§ Job item
All that should be output is the block of lines below from the line with "red pear [292,113,337,171]" to the line with "brown trophy [152,201,212,267]", both included, exactly as written.

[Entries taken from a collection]
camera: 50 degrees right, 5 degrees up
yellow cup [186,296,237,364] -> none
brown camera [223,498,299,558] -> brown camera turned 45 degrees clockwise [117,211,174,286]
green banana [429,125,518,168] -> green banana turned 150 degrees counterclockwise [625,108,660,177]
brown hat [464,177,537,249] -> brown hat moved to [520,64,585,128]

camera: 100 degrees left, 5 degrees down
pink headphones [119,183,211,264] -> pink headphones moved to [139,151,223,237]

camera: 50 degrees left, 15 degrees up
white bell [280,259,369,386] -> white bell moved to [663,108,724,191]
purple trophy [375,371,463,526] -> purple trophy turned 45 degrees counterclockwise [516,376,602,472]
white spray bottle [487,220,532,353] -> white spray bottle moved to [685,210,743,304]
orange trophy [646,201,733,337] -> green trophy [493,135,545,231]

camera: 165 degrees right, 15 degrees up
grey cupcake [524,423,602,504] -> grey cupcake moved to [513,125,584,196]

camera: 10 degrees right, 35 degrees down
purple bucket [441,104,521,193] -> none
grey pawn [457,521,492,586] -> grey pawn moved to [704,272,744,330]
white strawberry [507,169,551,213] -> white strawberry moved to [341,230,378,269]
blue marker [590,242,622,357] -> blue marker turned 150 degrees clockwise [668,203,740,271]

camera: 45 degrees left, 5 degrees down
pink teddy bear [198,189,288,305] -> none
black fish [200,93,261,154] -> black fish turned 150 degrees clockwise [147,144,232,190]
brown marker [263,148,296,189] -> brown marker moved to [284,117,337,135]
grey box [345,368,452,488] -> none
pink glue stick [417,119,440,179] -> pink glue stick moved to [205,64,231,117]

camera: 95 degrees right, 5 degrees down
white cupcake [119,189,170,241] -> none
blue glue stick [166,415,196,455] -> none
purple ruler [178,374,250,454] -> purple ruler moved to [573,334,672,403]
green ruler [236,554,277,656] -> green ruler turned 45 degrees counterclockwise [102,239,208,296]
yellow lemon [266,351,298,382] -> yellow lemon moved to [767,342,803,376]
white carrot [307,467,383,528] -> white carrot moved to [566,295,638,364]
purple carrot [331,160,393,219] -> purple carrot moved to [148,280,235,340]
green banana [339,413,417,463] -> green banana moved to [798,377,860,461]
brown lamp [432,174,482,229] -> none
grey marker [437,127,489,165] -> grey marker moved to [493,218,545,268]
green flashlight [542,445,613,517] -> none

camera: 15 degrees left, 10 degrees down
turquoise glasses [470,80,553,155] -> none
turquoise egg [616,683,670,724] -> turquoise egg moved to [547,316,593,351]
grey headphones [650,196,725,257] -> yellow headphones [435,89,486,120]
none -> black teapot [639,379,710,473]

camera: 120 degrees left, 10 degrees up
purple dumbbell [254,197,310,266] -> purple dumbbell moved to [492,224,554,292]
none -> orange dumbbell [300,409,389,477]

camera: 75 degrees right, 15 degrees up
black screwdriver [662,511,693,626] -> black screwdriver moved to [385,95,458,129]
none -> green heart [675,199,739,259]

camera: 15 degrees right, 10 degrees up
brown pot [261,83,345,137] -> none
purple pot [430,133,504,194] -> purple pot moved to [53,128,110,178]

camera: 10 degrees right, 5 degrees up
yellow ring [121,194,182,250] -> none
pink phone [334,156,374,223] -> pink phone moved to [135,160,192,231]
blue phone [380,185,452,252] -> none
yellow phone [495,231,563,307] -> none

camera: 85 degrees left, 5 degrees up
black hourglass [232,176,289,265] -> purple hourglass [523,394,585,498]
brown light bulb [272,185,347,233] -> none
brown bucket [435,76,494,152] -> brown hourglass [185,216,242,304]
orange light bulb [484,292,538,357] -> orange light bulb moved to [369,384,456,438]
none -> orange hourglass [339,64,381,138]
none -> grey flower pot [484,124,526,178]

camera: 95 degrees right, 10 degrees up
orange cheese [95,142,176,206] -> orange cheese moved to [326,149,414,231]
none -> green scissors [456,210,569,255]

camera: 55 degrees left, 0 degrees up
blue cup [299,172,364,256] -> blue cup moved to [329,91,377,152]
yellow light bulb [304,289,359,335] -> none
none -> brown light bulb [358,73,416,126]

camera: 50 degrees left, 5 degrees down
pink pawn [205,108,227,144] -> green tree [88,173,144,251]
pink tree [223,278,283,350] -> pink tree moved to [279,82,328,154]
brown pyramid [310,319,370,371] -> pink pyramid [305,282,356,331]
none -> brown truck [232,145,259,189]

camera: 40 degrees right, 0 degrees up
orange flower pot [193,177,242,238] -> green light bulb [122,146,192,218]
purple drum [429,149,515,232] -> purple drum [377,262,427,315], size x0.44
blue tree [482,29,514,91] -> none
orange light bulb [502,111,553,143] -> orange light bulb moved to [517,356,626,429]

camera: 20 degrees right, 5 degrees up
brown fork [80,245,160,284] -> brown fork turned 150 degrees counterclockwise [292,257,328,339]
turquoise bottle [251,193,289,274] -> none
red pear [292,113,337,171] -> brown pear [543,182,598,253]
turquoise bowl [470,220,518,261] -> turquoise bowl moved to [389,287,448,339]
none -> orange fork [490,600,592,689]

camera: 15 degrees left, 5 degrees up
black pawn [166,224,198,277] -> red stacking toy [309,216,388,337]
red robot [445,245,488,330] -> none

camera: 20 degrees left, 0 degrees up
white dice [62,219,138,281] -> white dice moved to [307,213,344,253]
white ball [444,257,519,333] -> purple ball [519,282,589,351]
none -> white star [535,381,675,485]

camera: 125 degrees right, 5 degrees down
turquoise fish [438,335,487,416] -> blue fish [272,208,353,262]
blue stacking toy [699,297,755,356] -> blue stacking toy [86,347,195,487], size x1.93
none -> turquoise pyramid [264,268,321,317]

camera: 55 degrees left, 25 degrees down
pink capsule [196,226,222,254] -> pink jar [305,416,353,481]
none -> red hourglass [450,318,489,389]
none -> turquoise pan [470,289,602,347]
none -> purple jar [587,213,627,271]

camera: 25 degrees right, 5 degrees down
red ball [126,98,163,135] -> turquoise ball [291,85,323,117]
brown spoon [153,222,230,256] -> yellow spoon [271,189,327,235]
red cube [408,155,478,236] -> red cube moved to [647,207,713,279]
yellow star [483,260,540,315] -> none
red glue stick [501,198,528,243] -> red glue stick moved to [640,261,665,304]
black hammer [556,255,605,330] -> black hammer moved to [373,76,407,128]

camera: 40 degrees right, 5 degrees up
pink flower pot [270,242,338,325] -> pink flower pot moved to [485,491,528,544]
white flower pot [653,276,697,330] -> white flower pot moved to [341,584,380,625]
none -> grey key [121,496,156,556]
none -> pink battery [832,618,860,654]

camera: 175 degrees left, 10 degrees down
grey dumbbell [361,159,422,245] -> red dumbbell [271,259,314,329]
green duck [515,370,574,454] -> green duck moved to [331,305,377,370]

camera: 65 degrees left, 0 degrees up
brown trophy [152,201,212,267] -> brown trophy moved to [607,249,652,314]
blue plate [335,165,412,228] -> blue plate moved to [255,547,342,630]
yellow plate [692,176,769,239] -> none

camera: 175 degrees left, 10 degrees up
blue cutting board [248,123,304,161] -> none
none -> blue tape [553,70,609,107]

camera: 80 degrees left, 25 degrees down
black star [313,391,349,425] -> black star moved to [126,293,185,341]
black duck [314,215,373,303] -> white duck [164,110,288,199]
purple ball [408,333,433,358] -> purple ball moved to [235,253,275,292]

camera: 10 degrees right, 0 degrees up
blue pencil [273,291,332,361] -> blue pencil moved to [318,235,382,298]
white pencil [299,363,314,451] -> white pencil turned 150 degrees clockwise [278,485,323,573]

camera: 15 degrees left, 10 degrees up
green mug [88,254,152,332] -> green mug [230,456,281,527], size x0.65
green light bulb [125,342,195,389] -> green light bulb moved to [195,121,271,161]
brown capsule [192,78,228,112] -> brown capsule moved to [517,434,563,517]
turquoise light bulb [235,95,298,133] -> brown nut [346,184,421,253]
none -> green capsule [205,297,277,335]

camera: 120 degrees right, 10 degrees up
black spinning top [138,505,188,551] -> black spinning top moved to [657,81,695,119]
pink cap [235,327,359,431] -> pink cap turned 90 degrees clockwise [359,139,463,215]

§ Completed exercise
red pear [292,113,337,171] -> brown pear [543,182,598,253]
turquoise bowl [470,220,518,261] -> turquoise bowl moved to [389,287,448,339]
none -> orange fork [490,600,592,689]

camera: 15 degrees left, 5 degrees up
black pawn [166,224,198,277] -> red stacking toy [309,216,388,337]
red robot [445,245,488,330] -> none

camera: 20 degrees left, 0 degrees up
white dice [62,219,138,281] -> white dice moved to [307,213,344,253]
white ball [444,257,519,333] -> purple ball [519,282,589,351]
none -> white star [535,381,675,485]

camera: 125 degrees right, 5 degrees down
turquoise fish [438,335,487,416] -> blue fish [272,208,353,262]
blue stacking toy [699,297,755,356] -> blue stacking toy [86,347,195,487], size x1.93
none -> turquoise pyramid [264,268,321,317]

camera: 55 degrees left, 25 degrees down
pink capsule [196,226,222,254] -> pink jar [305,416,353,481]
none -> red hourglass [450,318,489,389]
none -> turquoise pan [470,289,602,347]
none -> purple jar [587,213,627,271]

camera: 25 degrees right, 5 degrees down
red ball [126,98,163,135] -> turquoise ball [291,85,323,117]
brown spoon [153,222,230,256] -> yellow spoon [271,189,327,235]
red cube [408,155,478,236] -> red cube moved to [647,207,713,279]
yellow star [483,260,540,315] -> none
red glue stick [501,198,528,243] -> red glue stick moved to [640,261,665,304]
black hammer [556,255,605,330] -> black hammer moved to [373,76,407,128]

camera: 40 degrees right, 5 degrees up
pink flower pot [270,242,338,325] -> pink flower pot moved to [485,491,528,544]
white flower pot [653,276,697,330] -> white flower pot moved to [341,584,380,625]
none -> grey key [121,496,156,556]
none -> pink battery [832,618,860,654]

camera: 175 degrees left, 10 degrees down
grey dumbbell [361,159,422,245] -> red dumbbell [271,259,314,329]
green duck [515,370,574,454] -> green duck moved to [331,305,377,370]

camera: 65 degrees left, 0 degrees up
brown trophy [152,201,212,267] -> brown trophy moved to [607,249,652,314]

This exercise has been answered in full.